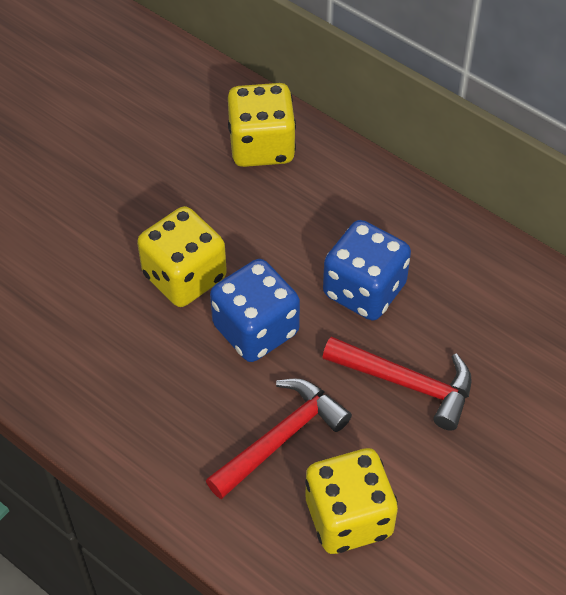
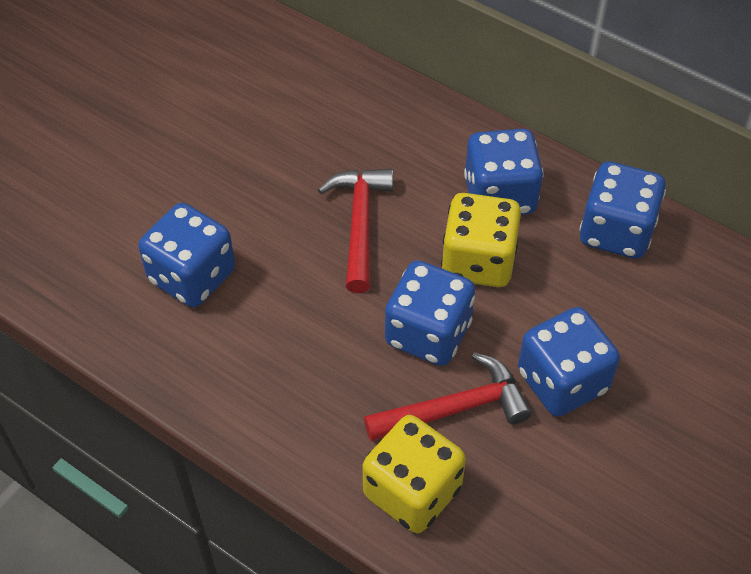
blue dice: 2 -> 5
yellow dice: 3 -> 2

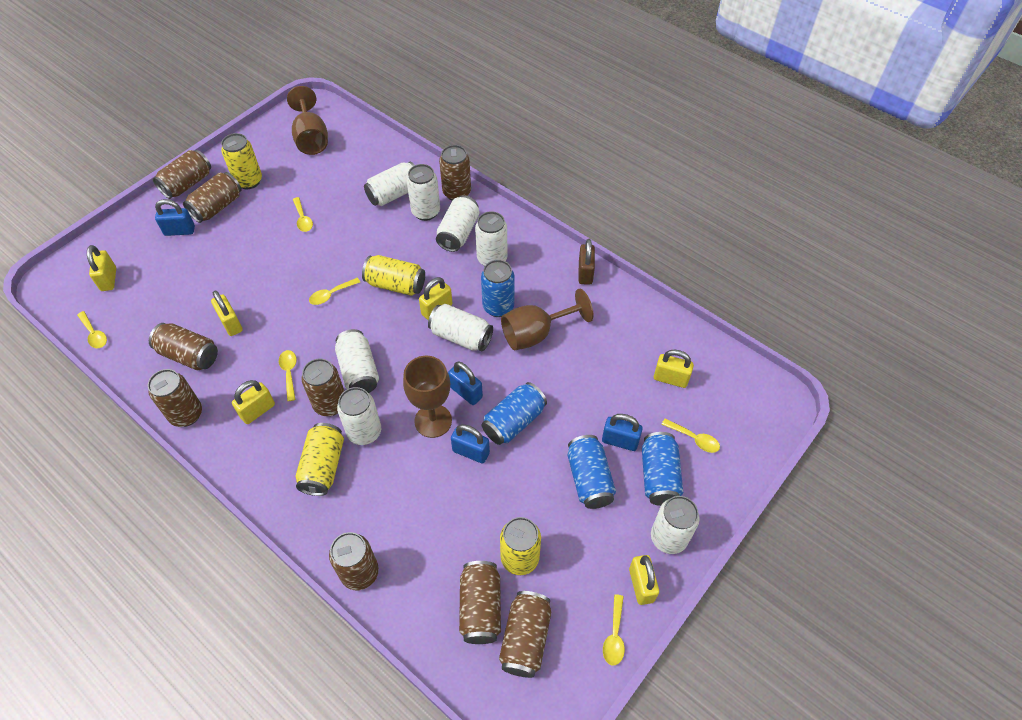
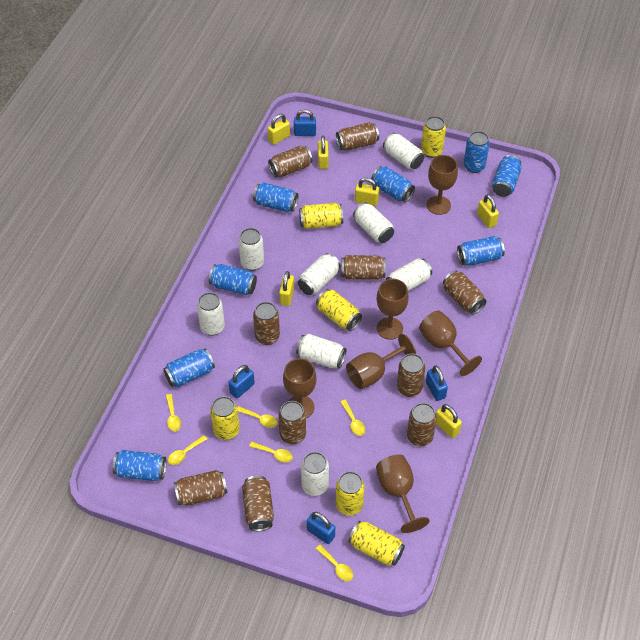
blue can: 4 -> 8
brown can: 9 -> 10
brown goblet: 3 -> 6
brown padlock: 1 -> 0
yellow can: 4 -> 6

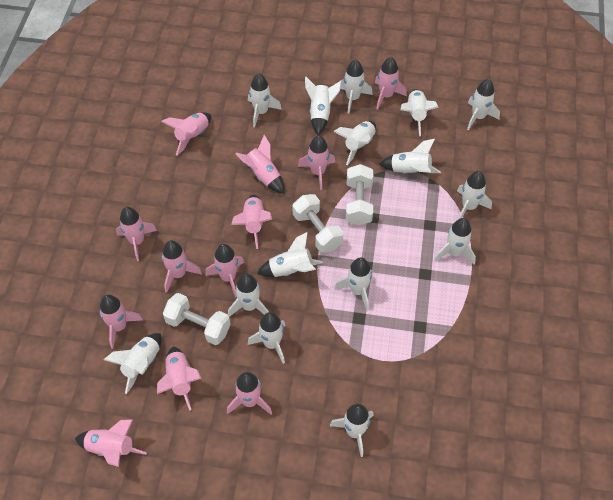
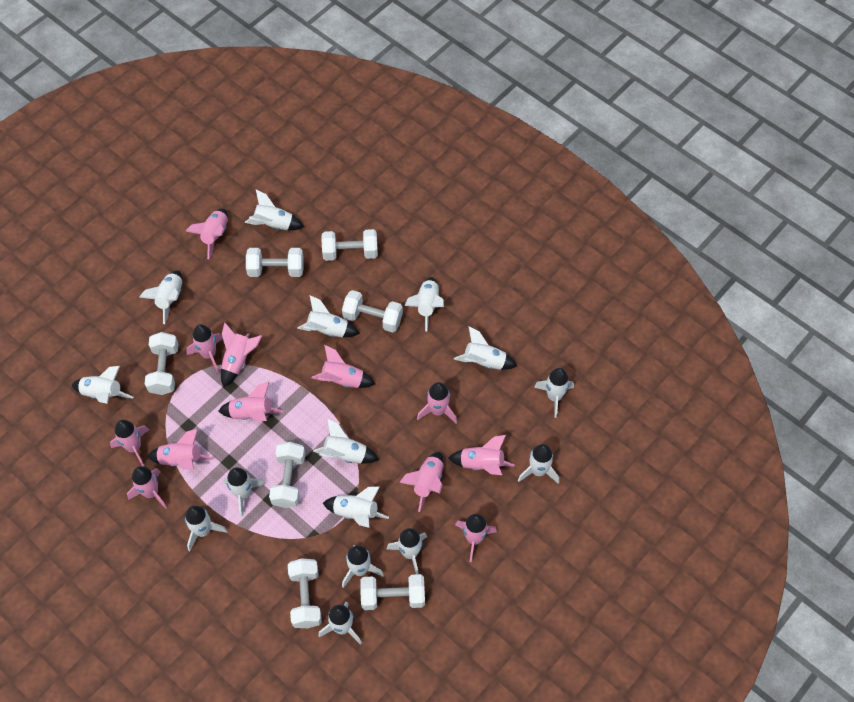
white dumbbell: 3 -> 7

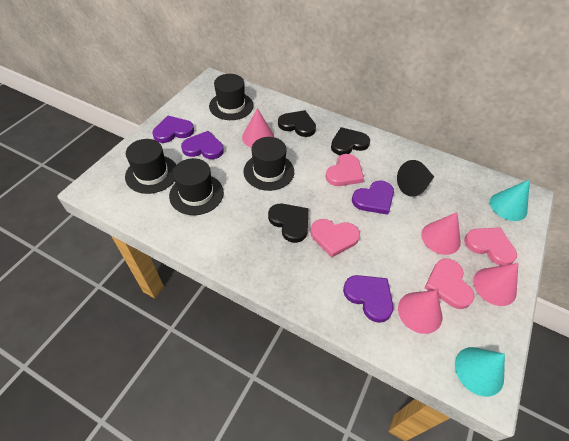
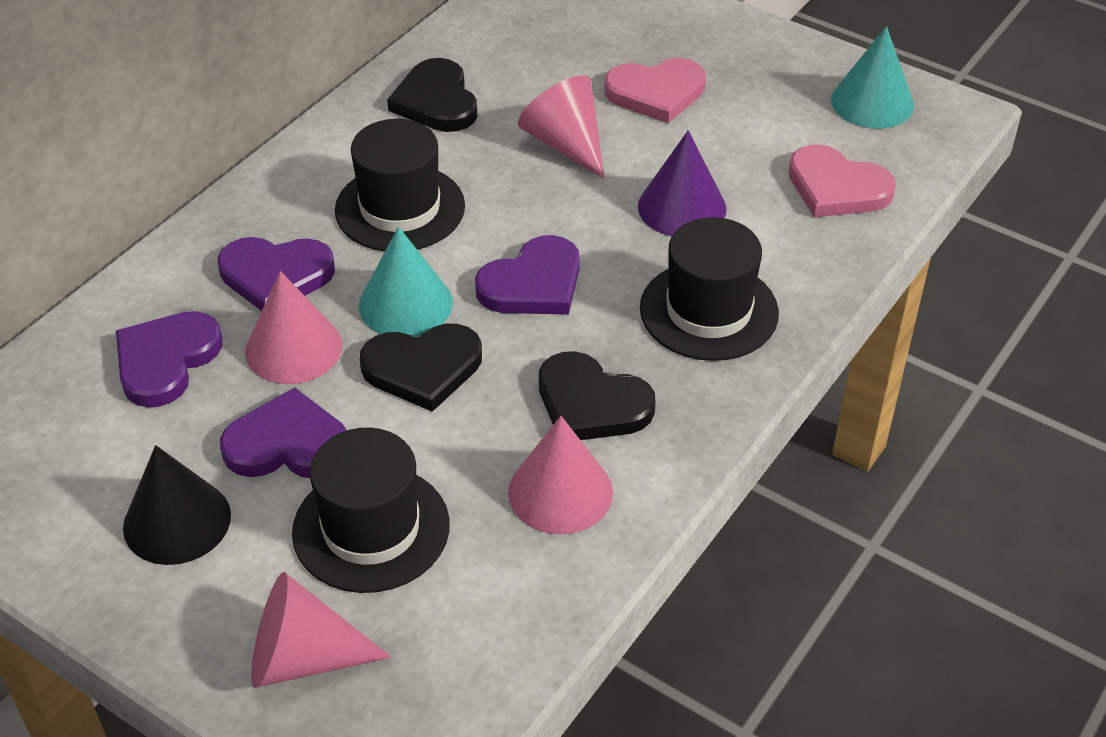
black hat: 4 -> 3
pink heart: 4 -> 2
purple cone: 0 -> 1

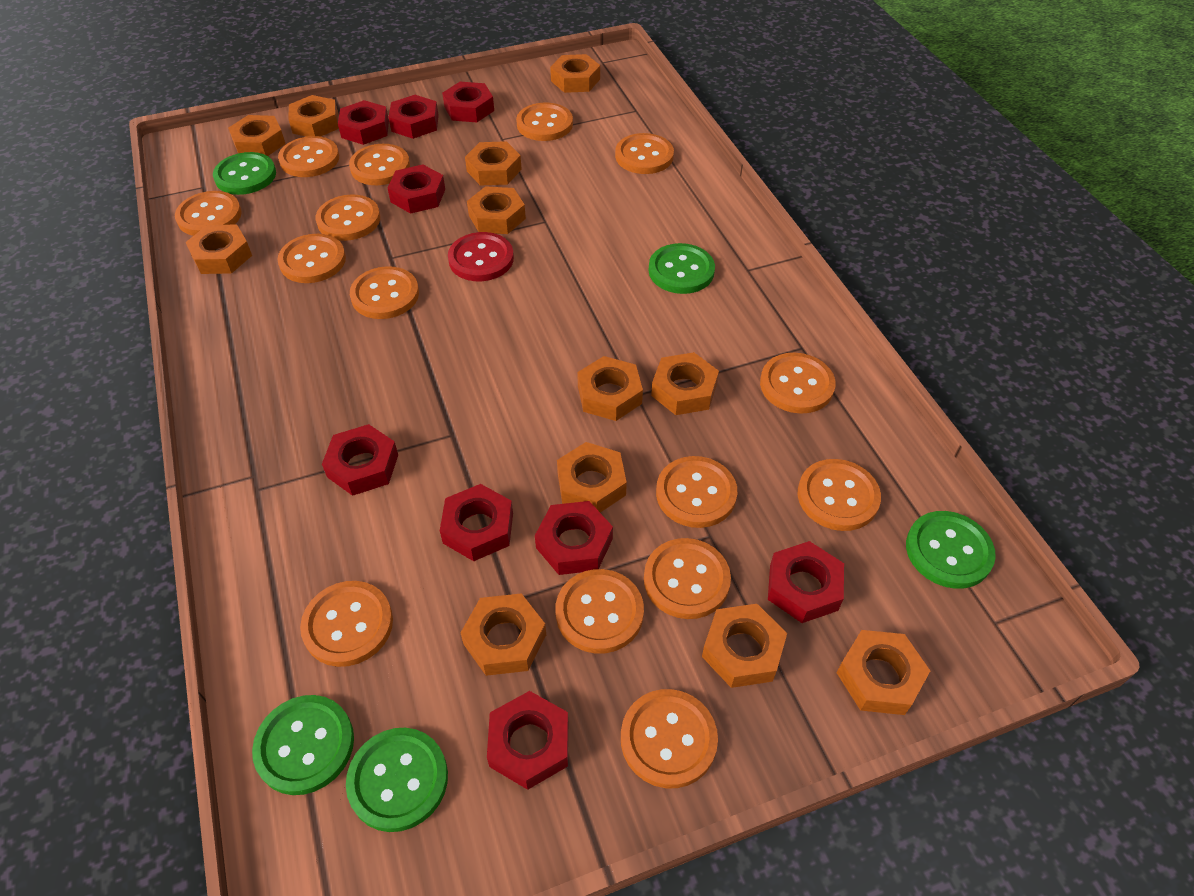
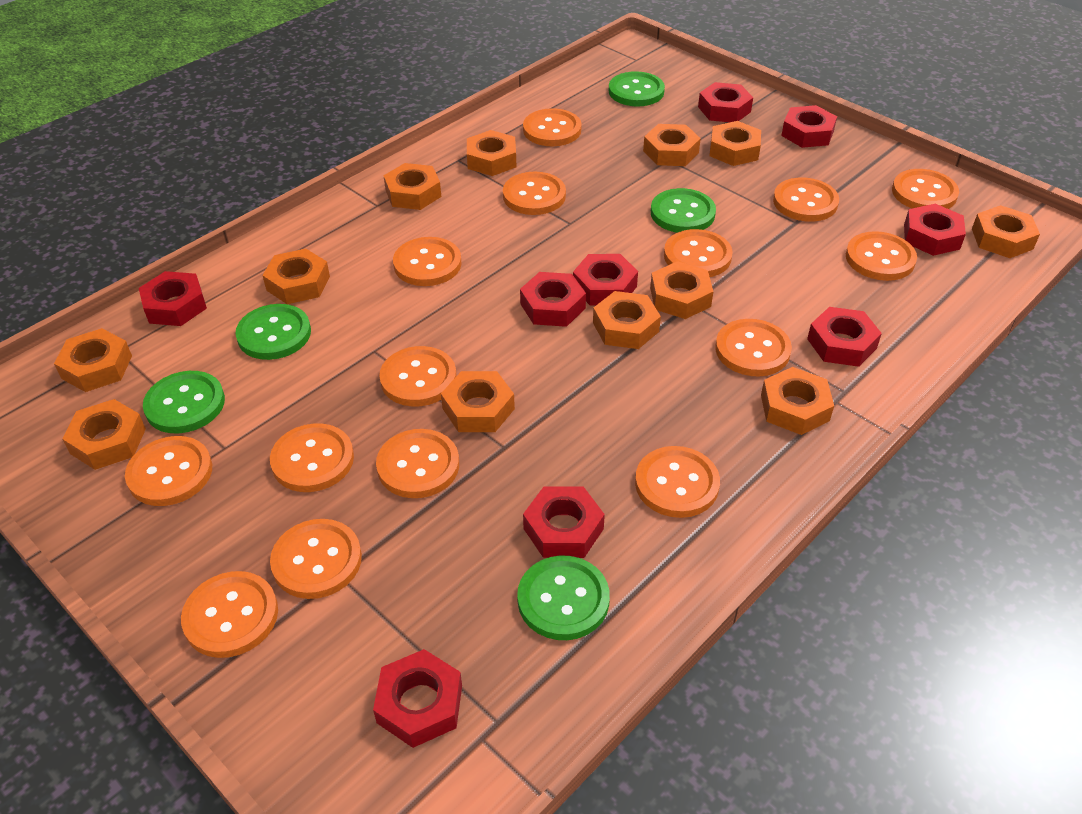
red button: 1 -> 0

##############################

== Goal of the exercise ==
Every line with "brown" in it should be copied from the entries.

== Written answer ==
brown can: 9 -> 10
brown goblet: 3 -> 6
brown padlock: 1 -> 0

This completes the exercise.